- [What needs to be done] Each record below should be reproduced as it is written, with pictures left out entirely.

- [Records to process]
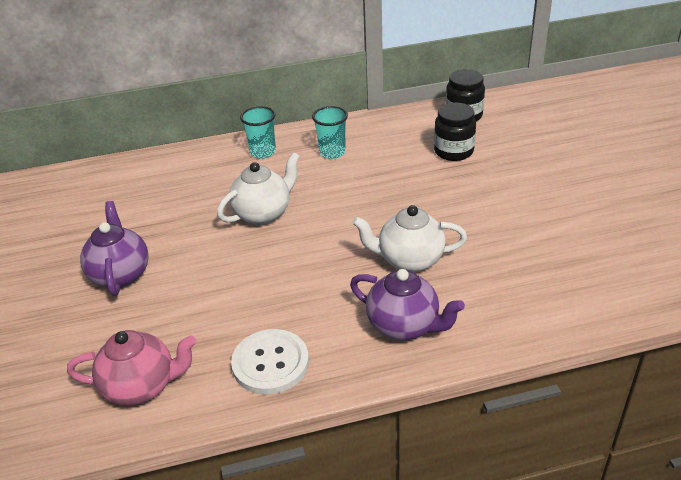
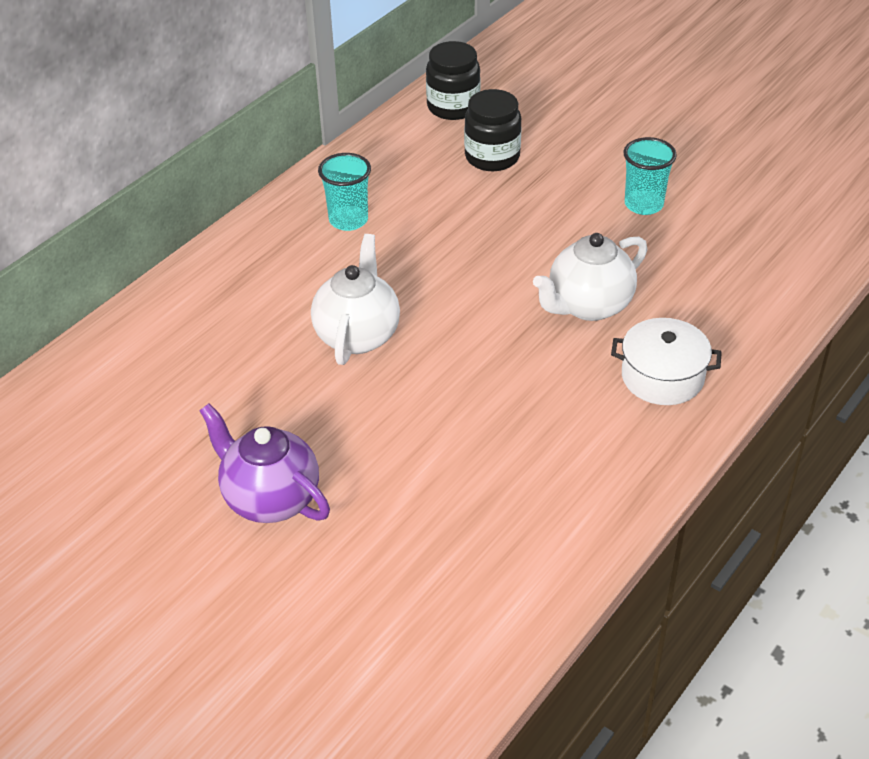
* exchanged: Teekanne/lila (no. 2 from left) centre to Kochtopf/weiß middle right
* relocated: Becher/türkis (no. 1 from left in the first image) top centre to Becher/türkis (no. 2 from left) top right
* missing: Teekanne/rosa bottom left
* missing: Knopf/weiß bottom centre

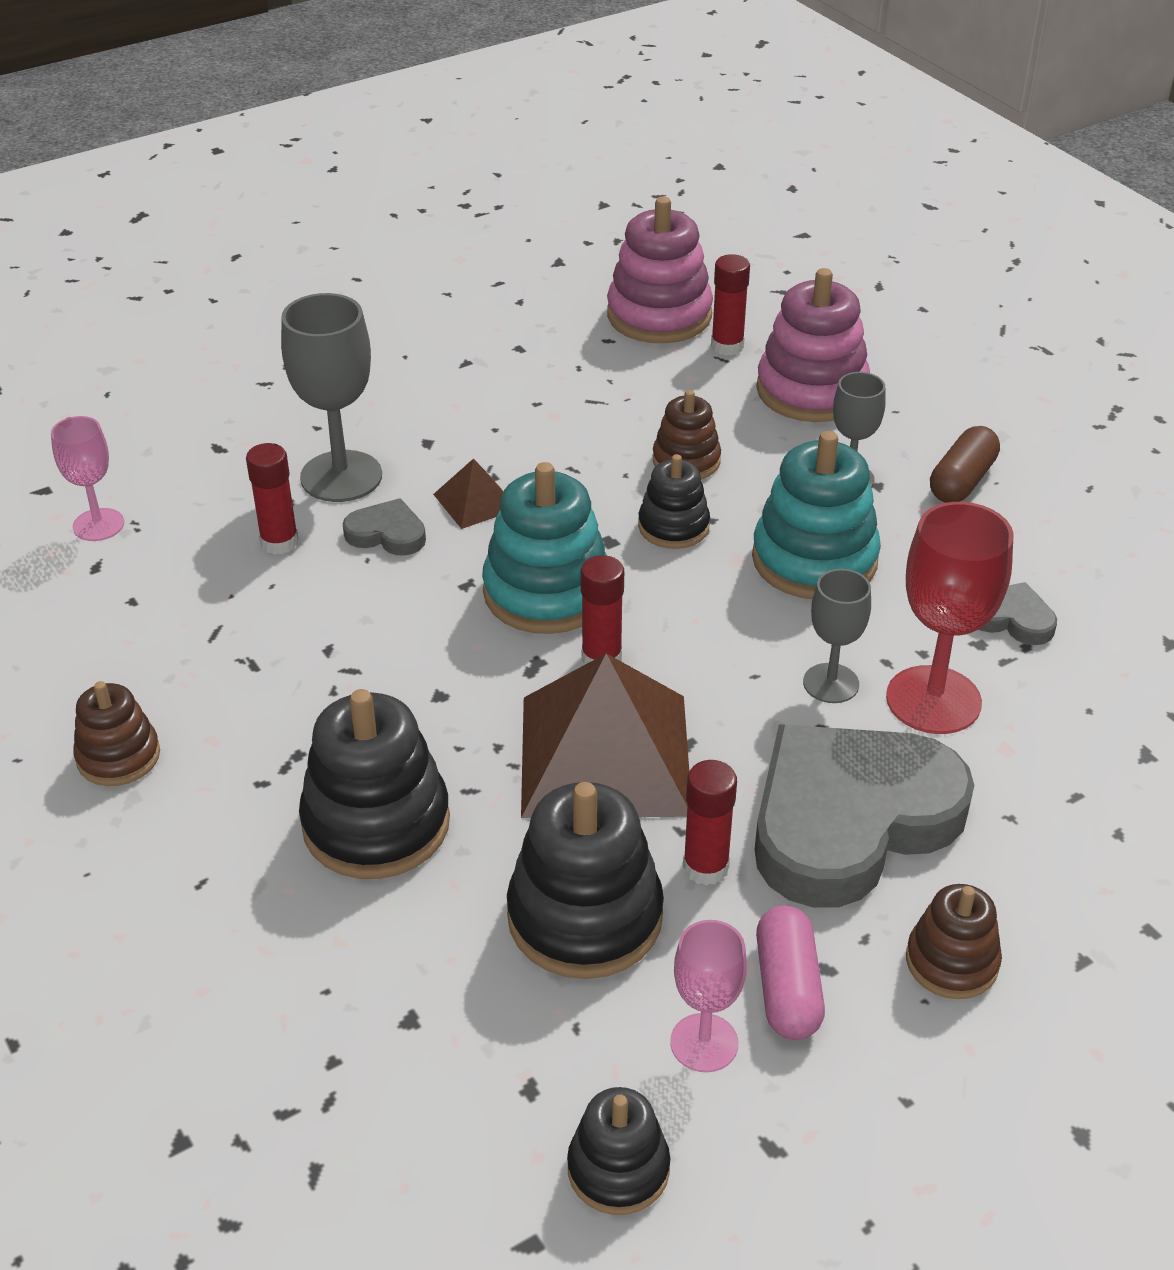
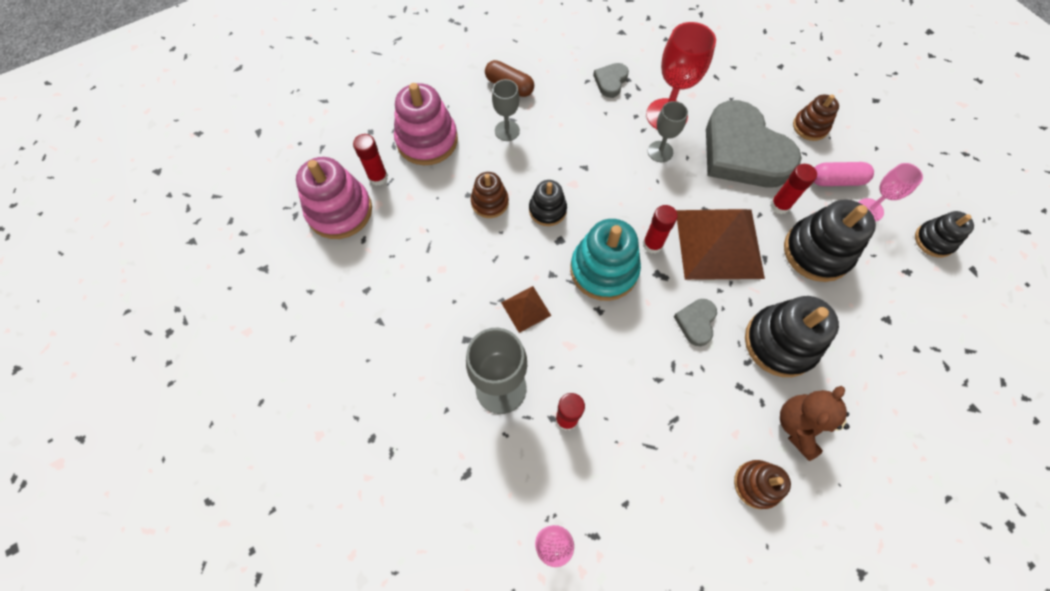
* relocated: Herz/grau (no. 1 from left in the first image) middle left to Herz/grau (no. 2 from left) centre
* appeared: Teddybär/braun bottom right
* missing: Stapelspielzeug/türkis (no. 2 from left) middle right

- [Answer to this exercise]
* exchanged: Teekanne/lila (no. 2 from left) centre to Kochtopf/weiß middle right
* relocated: Becher/türkis (no. 1 from left in the first image) top centre to Becher/türkis (no. 2 from left) top right
* missing: Teekanne/rosa bottom left
* missing: Knopf/weiß bottom centre

* relocated: Herz/grau (no. 1 from left in the first image) middle left to Herz/grau (no. 2 from left) centre
* appeared: Teddybär/braun bottom right
* missing: Stapelspielzeug/türkis (no. 2 from left) middle right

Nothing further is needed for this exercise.